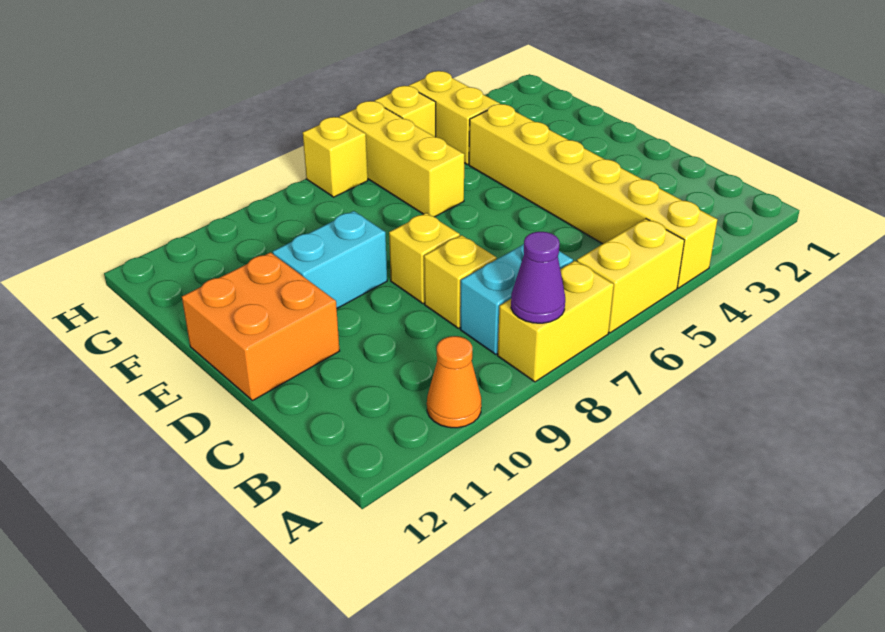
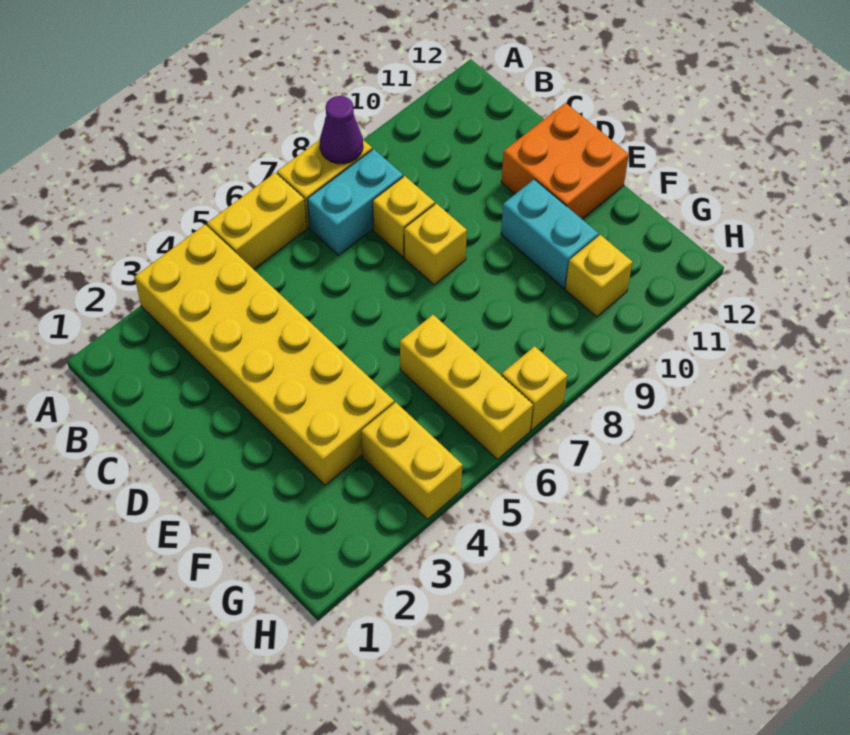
yellow brick A4:F4 level 1 -> yellow brick A3:F4 level 1
orange cone A10 level 1 -> none
cyan brick E9:E10 level 1 -> cyan brick E10:F10 level 1
yellow brick H5 level 1 -> yellow brick G10 level 1

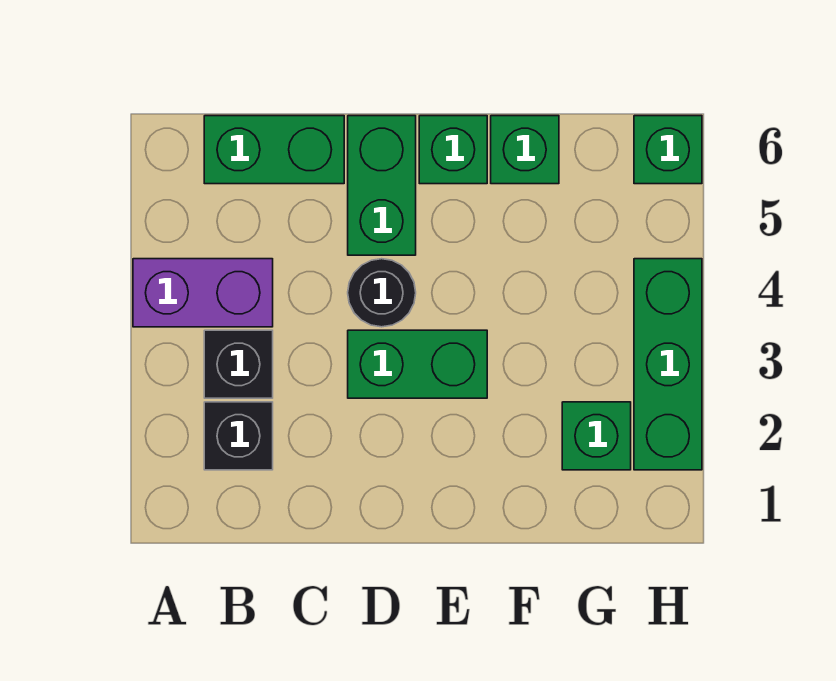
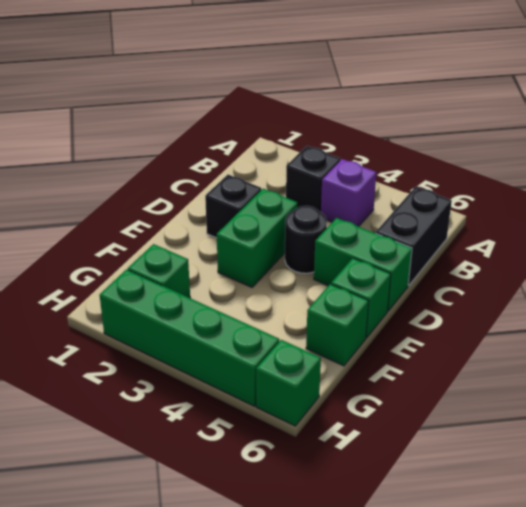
purple brick A4:B4 level 1 -> purple brick B4 level 1
black brick B2 level 1 -> black brick D2 level 1
green brick B6:C6 level 1 -> black brick B6:C6 level 1
green brick H2:H4 level 1 -> green brick H2:H5 level 1

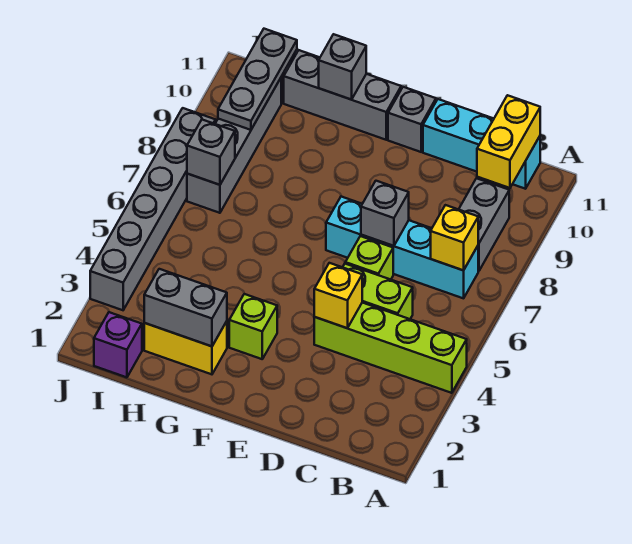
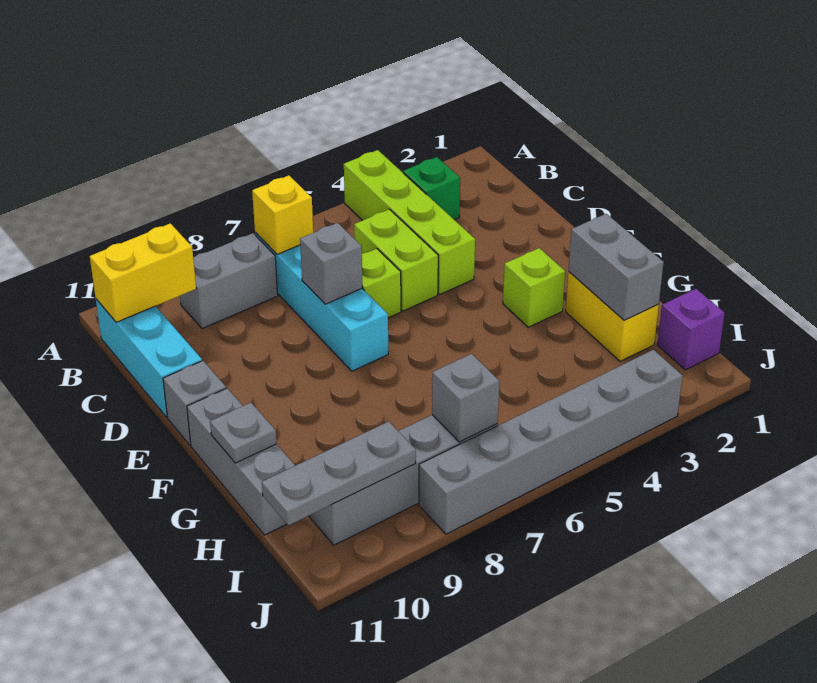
none -> green brick B3 level 1
yellow brick D4 level 2 -> none
grey brick G11 level 2 -> grey plate G11 level 2

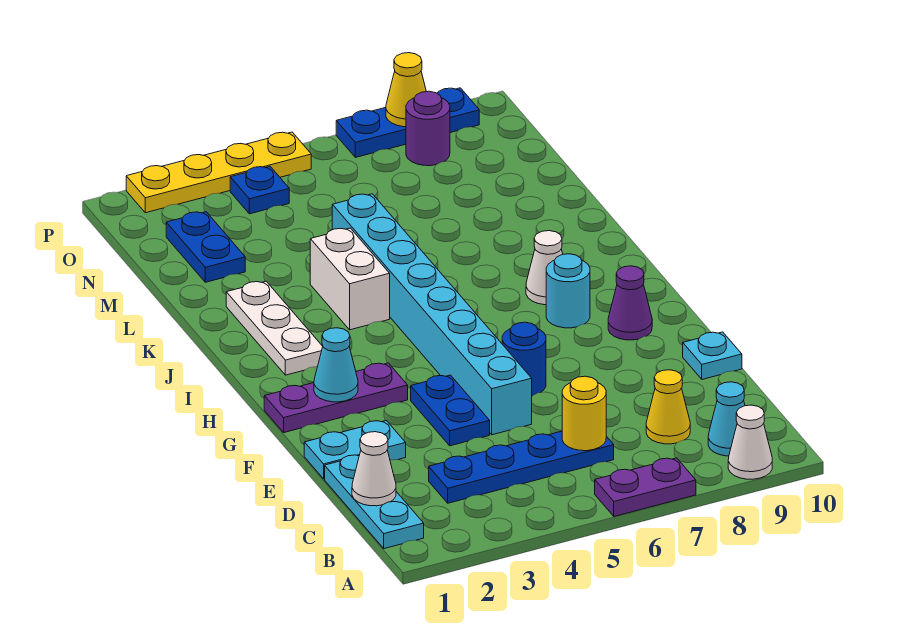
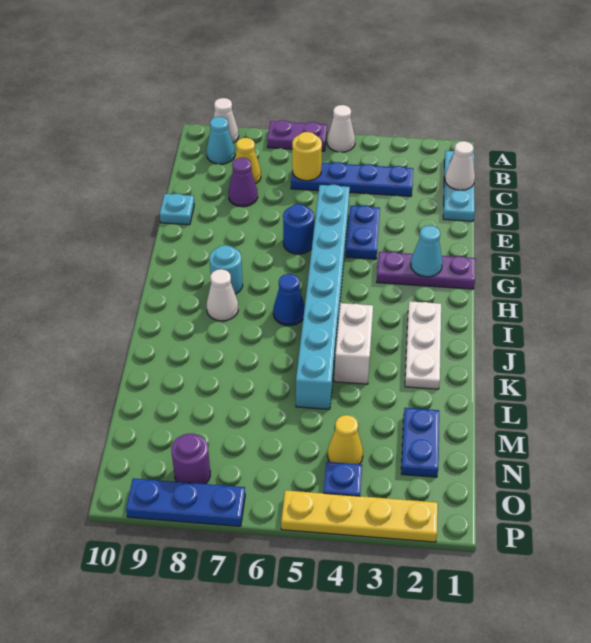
none -> white cone A5 level 1
cyan plate E1:E2 level 1 -> none
purple cone G9 level 1 -> purple cone D8 level 1
none -> blue cone I6 level 1
yellow cone P8 level 2 -> yellow cone N4 level 1

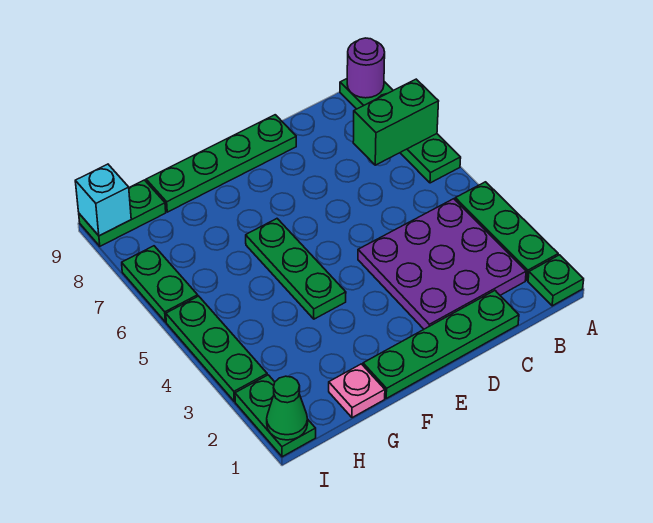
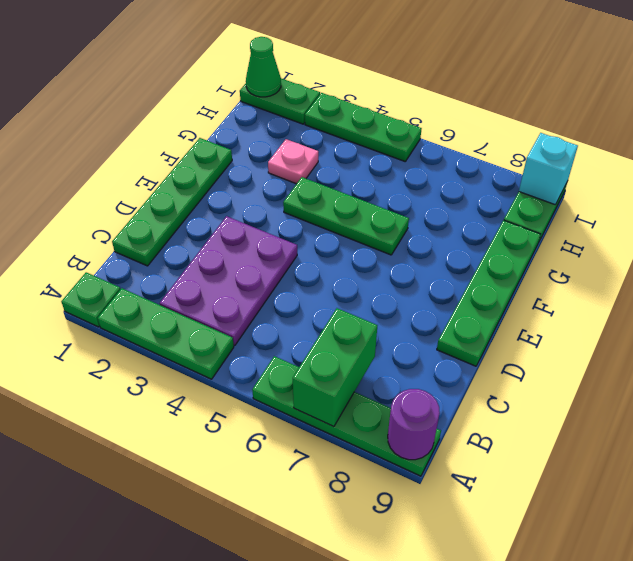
purple plate B2:D4 level 1 -> purple plate B3:D4 level 1
pink plate G1 level 1 -> pink plate G3 level 1
green plate I6:I7 level 1 -> none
....
Check each line above for the word "cone", and copy the lines where it appears.

orange cone A10 level 1 -> none
none -> white cone A5 level 1
purple cone G9 level 1 -> purple cone D8 level 1
none -> blue cone I6 level 1
yellow cone P8 level 2 -> yellow cone N4 level 1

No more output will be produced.